- Action item: Exact copy, no pictures: set down every entry below as written.

── Supplied material

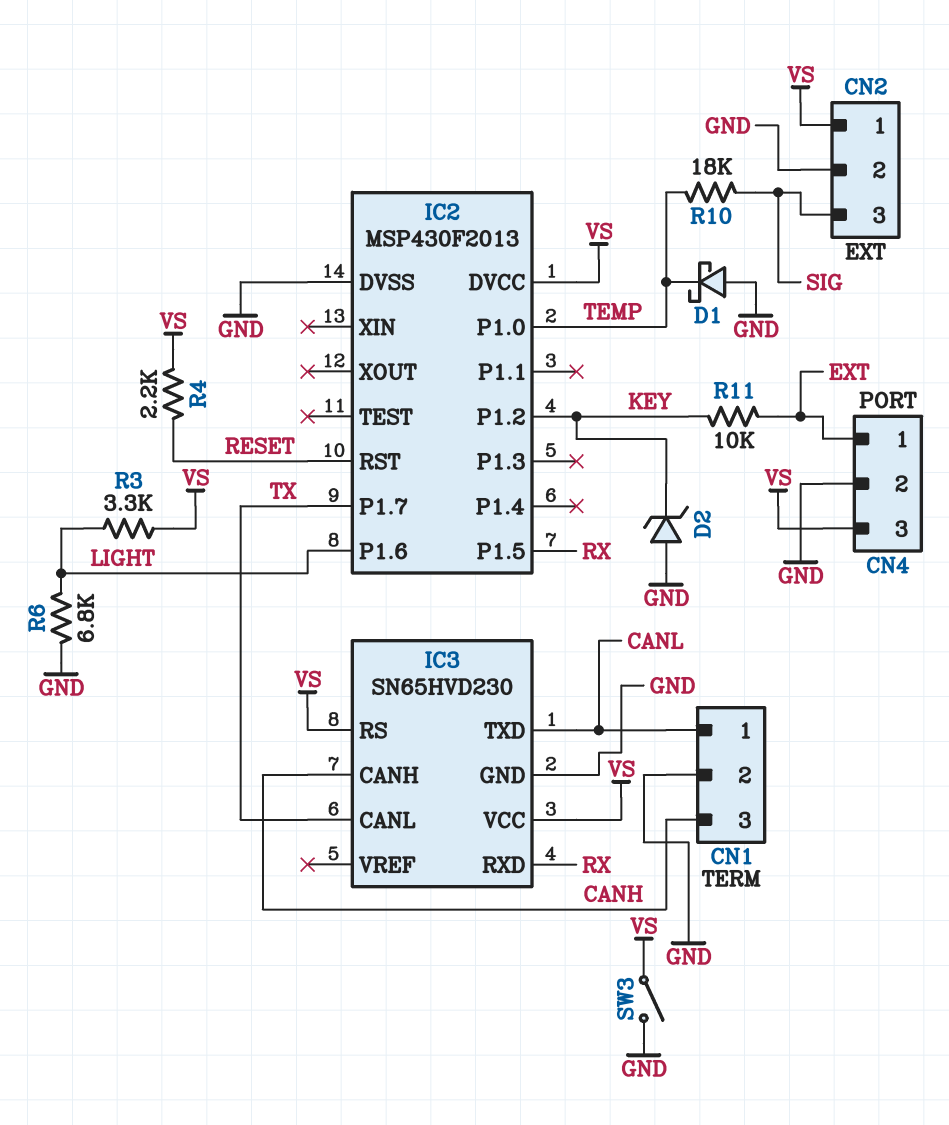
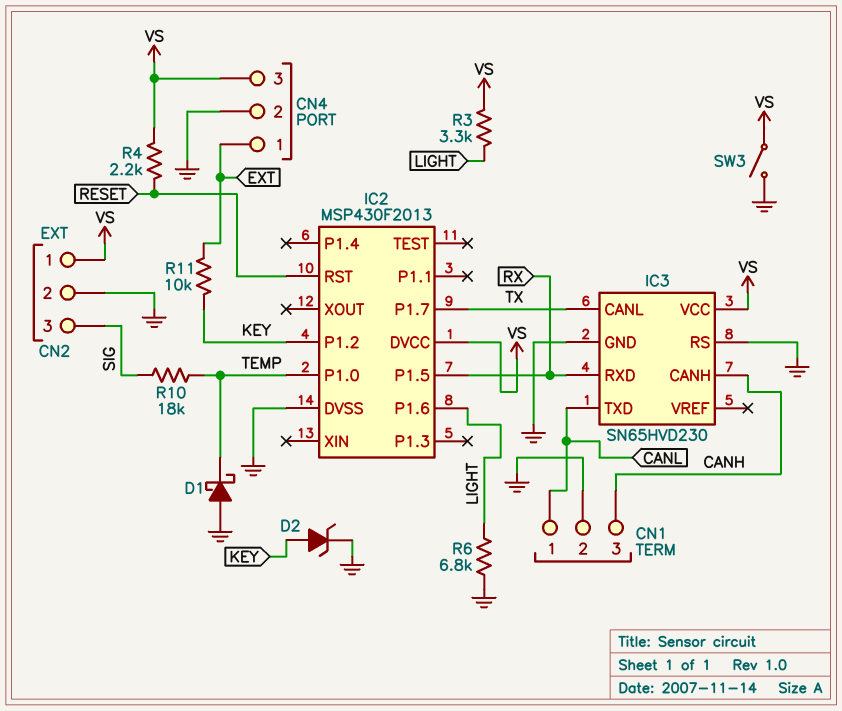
D2: zener (A GND, K KEY) -> zener (A KEY, K GND)
IC3 pin RS: VS -> GND

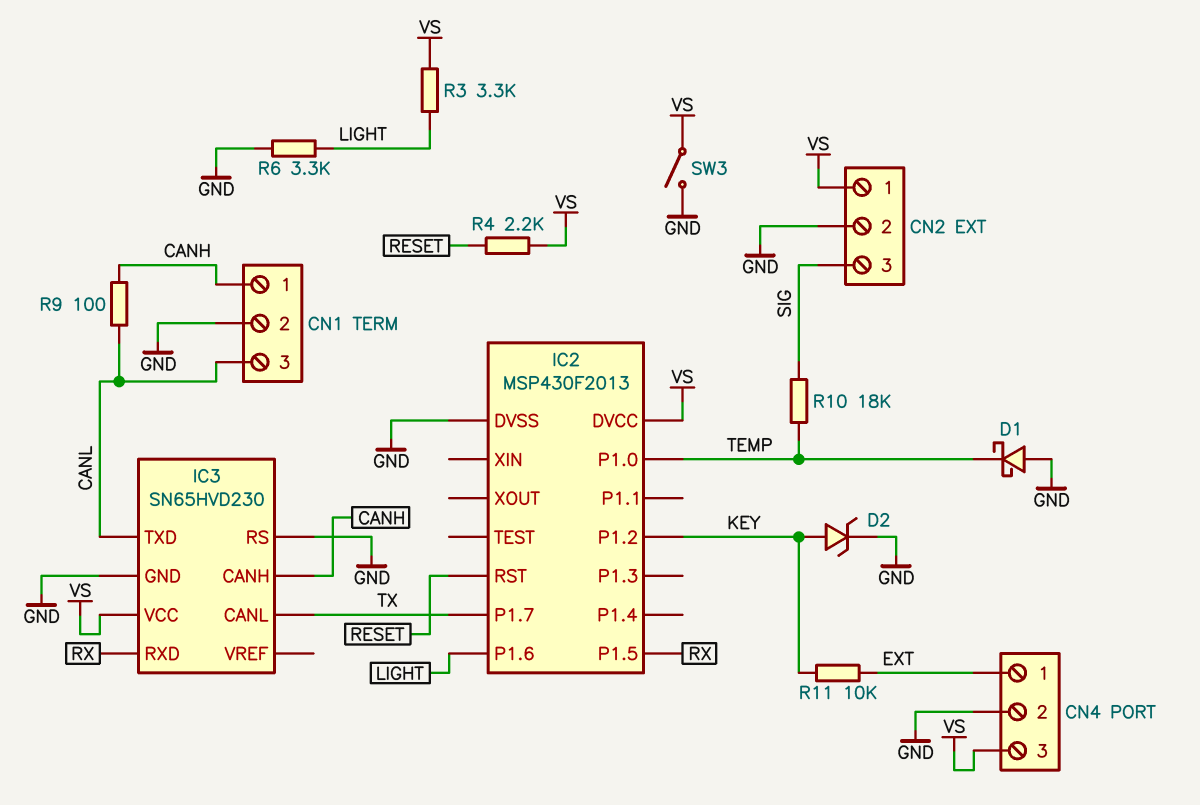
CN1 pin 1: CANL -> CANH
CN1 pin 3: CANH -> CANL
R6: 6.8k (GND, LIGHT) -> 3.3k (GND, LIGHT)
R9: none -> 100 (CANH, CANL)

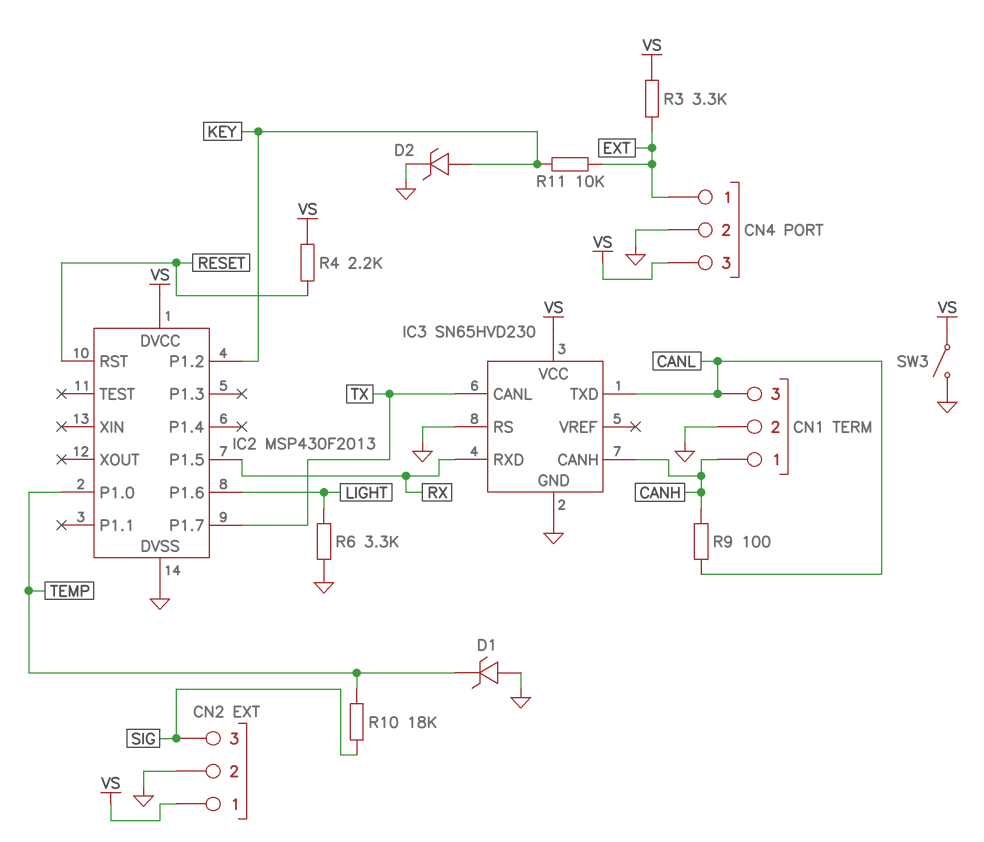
D1: schottky (A GND, K TEMP) -> zener (A GND, K TEMP)
R3: 3.3k (LIGHT, VS) -> 3.3k (EXT, VS)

────

- Output below:
D2: zener (A GND, K KEY) -> zener (A KEY, K GND)
IC3 pin RS: VS -> GND

CN1 pin 1: CANL -> CANH
CN1 pin 3: CANH -> CANL
R6: 6.8k (GND, LIGHT) -> 3.3k (GND, LIGHT)
R9: none -> 100 (CANH, CANL)

D1: schottky (A GND, K TEMP) -> zener (A GND, K TEMP)
R3: 3.3k (LIGHT, VS) -> 3.3k (EXT, VS)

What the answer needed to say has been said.